*Data excerpts:*
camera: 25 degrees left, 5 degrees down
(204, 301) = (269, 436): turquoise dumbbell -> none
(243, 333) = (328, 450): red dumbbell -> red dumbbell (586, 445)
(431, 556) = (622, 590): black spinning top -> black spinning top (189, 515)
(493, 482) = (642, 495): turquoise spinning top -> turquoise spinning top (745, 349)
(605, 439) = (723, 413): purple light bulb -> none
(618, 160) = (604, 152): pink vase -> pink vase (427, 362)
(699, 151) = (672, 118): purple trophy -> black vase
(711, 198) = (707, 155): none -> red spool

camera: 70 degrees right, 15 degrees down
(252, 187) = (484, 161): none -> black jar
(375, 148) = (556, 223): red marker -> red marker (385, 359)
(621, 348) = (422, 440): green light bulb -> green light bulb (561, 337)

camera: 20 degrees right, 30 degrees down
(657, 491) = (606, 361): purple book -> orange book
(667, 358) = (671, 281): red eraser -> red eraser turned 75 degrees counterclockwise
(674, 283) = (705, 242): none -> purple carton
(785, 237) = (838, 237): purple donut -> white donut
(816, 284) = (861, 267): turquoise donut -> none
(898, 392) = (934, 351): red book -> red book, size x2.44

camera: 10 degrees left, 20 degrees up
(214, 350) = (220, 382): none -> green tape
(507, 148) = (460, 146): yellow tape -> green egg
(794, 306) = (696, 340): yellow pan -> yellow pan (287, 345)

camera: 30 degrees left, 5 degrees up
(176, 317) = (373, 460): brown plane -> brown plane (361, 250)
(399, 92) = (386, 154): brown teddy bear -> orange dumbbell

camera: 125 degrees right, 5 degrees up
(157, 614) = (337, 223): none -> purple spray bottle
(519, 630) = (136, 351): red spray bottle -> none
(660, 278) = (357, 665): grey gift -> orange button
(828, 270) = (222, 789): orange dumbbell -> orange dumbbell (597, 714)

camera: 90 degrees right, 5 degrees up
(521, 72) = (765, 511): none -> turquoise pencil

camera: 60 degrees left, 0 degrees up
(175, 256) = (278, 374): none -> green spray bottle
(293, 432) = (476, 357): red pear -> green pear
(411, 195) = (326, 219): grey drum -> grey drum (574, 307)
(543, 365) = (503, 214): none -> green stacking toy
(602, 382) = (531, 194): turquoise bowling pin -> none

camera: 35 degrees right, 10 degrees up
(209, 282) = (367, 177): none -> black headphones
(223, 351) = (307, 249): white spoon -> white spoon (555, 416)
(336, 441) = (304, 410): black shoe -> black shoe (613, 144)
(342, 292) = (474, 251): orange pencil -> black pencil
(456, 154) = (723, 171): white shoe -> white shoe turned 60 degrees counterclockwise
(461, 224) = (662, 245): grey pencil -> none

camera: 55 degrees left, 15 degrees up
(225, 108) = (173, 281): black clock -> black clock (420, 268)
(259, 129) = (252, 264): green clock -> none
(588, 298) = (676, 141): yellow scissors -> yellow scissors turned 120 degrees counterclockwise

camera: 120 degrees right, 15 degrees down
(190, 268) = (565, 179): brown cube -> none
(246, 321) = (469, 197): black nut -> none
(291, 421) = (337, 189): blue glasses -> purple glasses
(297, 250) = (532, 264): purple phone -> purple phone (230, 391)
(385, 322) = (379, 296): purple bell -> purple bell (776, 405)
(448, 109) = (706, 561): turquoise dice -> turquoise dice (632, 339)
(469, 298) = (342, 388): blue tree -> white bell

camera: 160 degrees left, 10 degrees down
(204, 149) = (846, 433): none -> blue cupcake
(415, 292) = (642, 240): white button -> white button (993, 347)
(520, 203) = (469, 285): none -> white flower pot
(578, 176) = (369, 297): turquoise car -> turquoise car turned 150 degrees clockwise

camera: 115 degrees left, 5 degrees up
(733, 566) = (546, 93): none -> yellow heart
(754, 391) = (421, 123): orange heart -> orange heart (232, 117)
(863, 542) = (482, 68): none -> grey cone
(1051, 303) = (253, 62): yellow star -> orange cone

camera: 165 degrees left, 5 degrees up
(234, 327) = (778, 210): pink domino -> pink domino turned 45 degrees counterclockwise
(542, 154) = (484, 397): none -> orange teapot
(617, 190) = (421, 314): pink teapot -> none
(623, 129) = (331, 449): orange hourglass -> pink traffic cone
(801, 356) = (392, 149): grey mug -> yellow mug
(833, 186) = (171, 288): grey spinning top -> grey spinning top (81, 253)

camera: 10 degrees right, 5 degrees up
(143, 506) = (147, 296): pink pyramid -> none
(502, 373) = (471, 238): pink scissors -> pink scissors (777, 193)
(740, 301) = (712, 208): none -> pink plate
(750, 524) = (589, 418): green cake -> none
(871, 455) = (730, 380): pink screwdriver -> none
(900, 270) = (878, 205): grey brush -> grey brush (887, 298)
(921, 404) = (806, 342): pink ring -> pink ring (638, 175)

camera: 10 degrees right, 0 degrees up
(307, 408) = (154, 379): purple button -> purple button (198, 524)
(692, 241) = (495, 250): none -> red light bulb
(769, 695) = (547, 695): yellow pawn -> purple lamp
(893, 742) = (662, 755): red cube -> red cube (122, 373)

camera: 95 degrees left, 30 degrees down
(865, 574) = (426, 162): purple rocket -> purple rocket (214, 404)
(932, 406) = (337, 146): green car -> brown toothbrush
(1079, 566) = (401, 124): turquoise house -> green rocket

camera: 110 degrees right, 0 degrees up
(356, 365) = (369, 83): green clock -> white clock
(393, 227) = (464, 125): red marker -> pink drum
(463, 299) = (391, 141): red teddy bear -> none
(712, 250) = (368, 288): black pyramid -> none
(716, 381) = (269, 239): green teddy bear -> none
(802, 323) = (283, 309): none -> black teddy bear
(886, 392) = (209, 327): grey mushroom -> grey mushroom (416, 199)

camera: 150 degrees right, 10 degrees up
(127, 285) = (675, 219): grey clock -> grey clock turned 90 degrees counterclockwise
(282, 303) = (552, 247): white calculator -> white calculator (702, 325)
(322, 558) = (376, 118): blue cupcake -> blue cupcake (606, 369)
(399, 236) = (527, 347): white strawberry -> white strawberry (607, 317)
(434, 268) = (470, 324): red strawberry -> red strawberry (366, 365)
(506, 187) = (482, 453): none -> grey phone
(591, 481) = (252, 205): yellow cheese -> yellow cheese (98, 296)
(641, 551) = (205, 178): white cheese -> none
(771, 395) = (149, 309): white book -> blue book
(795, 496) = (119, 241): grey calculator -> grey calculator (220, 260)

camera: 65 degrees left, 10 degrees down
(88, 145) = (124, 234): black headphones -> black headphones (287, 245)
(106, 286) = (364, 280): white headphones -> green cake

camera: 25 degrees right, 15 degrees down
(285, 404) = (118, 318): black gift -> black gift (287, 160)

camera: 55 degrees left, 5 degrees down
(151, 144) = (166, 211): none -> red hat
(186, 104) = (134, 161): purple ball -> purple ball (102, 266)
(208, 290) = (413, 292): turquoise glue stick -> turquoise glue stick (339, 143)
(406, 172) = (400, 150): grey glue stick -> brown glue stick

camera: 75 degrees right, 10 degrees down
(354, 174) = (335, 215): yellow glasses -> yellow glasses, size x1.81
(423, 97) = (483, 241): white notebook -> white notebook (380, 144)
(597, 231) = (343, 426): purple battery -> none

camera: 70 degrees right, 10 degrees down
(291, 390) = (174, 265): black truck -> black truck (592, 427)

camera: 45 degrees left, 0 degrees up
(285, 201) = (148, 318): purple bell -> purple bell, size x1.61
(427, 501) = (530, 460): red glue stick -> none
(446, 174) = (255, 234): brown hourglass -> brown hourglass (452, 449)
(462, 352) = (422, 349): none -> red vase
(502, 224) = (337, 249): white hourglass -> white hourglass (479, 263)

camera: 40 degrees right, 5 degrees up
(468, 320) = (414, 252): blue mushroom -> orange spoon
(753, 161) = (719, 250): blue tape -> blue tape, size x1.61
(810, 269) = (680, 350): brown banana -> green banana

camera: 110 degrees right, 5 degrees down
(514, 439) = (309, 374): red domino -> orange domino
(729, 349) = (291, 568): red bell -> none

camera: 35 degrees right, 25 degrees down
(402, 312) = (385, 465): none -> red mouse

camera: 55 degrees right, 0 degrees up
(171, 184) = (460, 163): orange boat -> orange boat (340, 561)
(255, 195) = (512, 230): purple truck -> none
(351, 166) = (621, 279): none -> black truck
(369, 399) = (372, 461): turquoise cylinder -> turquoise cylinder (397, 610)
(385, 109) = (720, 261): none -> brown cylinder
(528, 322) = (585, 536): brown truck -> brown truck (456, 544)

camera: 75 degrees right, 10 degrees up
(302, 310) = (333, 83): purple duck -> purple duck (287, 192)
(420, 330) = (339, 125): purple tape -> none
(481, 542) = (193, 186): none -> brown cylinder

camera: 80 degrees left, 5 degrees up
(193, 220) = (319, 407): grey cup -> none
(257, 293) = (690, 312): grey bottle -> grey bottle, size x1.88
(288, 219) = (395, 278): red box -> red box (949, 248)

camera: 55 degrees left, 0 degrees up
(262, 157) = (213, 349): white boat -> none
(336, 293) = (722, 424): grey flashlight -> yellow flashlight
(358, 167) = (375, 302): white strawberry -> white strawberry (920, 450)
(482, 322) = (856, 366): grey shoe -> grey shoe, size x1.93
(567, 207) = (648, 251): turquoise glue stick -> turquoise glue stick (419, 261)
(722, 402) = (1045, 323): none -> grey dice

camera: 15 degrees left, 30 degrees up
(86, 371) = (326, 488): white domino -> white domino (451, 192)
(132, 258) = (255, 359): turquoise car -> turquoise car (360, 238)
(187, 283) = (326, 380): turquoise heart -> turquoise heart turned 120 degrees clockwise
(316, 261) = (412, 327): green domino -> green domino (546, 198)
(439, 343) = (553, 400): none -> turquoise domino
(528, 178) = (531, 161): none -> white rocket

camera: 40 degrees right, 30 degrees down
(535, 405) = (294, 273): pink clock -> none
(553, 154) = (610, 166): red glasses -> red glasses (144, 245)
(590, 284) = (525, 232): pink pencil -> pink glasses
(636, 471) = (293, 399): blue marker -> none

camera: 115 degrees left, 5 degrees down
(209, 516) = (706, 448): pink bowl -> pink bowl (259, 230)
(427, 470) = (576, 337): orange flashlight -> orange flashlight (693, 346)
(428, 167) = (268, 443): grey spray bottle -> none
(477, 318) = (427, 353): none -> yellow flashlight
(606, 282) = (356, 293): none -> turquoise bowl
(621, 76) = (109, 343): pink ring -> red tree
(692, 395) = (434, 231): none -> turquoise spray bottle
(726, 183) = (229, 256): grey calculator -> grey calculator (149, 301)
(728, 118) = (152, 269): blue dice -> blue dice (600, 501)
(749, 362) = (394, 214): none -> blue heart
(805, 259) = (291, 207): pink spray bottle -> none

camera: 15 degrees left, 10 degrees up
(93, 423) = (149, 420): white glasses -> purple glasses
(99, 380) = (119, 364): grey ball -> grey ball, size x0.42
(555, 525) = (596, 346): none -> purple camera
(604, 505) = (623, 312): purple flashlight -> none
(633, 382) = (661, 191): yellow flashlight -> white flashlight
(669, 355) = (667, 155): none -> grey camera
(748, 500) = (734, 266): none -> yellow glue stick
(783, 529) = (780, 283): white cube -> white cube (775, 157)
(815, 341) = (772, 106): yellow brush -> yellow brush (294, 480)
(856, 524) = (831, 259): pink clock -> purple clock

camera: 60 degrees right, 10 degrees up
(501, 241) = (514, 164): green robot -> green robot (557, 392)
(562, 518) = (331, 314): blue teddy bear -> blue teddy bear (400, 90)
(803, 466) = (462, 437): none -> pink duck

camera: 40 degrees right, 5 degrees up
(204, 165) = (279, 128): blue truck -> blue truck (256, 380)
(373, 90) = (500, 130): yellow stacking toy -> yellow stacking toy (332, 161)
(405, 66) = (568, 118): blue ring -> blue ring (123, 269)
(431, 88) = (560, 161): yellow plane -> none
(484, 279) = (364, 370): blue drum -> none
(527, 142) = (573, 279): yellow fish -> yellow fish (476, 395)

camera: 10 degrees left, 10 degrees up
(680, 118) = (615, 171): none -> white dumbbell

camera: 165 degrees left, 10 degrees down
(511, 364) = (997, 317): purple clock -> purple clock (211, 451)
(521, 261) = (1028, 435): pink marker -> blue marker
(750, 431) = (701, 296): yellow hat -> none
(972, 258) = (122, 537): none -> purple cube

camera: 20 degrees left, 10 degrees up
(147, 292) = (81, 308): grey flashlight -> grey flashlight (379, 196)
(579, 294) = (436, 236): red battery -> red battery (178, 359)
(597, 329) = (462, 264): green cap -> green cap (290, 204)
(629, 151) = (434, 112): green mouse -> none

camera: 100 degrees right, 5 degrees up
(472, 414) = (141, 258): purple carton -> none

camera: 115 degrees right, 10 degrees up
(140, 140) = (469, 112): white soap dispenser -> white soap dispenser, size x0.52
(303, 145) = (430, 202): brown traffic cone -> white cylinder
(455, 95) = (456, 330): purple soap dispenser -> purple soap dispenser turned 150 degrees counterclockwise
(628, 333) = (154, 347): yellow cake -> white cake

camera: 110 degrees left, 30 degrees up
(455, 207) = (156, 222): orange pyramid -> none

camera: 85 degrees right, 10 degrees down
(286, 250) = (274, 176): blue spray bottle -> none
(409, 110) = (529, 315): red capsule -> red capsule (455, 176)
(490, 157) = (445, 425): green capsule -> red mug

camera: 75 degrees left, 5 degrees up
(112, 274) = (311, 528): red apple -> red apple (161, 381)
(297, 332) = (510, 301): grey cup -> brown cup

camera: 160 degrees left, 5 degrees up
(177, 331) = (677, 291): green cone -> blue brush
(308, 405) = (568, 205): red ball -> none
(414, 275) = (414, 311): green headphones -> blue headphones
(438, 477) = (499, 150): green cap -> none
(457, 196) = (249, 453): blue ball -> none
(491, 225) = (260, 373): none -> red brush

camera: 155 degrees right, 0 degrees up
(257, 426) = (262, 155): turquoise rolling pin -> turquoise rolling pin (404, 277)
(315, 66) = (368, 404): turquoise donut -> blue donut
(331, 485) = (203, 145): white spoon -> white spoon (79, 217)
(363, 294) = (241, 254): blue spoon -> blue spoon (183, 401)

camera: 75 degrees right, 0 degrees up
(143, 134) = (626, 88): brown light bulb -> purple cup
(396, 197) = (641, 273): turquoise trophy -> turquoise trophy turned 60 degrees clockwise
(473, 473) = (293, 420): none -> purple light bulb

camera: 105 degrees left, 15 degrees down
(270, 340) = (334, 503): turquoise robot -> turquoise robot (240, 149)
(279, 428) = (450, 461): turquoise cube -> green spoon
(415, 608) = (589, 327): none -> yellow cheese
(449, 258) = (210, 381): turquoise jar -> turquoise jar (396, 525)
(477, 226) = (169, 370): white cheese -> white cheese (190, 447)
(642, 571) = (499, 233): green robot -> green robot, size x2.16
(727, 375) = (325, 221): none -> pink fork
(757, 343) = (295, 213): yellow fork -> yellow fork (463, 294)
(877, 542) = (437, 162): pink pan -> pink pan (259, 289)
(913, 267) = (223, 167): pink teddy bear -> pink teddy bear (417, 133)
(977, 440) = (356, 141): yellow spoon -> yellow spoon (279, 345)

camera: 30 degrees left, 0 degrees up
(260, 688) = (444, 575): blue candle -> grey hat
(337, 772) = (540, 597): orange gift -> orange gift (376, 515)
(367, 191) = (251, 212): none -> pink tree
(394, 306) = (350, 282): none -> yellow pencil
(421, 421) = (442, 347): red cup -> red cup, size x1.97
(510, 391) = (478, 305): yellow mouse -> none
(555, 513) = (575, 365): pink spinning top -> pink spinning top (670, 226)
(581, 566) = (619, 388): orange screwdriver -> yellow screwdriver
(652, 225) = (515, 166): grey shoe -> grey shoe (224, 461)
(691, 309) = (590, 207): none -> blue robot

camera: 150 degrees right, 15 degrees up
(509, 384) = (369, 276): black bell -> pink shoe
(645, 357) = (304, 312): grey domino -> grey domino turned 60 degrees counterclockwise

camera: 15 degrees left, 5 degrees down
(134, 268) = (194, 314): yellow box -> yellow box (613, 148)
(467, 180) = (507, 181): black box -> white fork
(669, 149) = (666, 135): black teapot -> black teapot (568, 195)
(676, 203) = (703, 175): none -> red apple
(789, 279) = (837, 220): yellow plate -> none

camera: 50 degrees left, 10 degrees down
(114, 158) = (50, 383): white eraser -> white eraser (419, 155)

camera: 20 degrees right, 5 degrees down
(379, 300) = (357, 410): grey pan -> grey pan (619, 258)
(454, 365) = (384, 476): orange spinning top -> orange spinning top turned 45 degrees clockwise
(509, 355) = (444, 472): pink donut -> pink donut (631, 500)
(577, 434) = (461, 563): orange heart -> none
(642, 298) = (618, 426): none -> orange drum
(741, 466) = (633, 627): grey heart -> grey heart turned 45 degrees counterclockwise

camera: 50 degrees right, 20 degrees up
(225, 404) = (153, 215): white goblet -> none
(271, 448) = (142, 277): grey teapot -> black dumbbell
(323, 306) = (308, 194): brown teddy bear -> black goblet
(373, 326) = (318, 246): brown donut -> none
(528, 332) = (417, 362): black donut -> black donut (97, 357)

*Aim of the exercise:* Lines containing the word "boat" must all be returned from the material above.

*Reply:*
(171, 184) = (460, 163): orange boat -> orange boat (340, 561)
(262, 157) = (213, 349): white boat -> none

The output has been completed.